» Raw data:
· · · ·
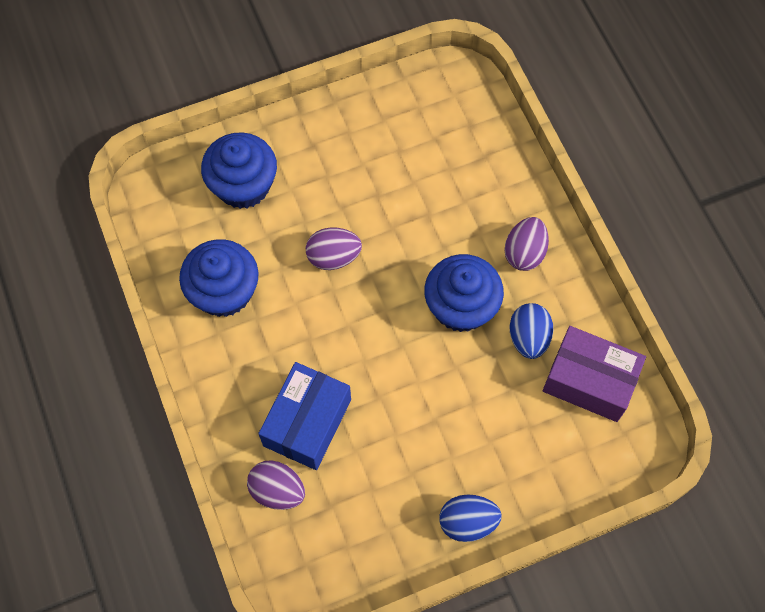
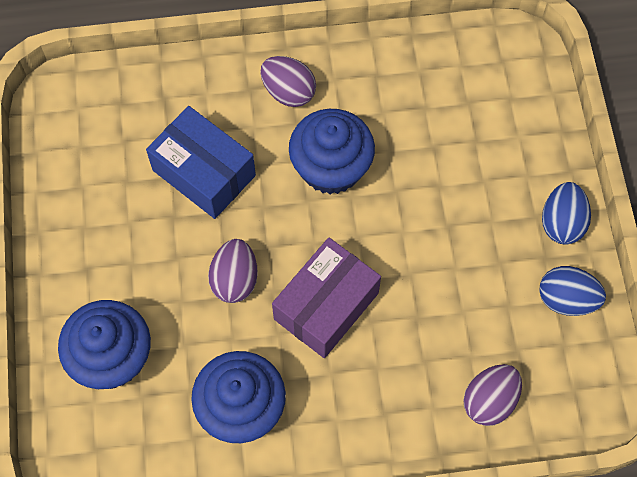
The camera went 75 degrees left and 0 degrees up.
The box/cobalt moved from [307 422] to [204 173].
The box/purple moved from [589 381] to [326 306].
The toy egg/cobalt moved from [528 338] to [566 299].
· · · ·
» Requirement:
Write the data out again exactly, but without its images.

» Response area:
The camera went 75 degrees left and 0 degrees up.
The box/cobalt moved from [307 422] to [204 173].
The box/purple moved from [589 381] to [326 306].
The toy egg/cobalt moved from [528 338] to [566 299].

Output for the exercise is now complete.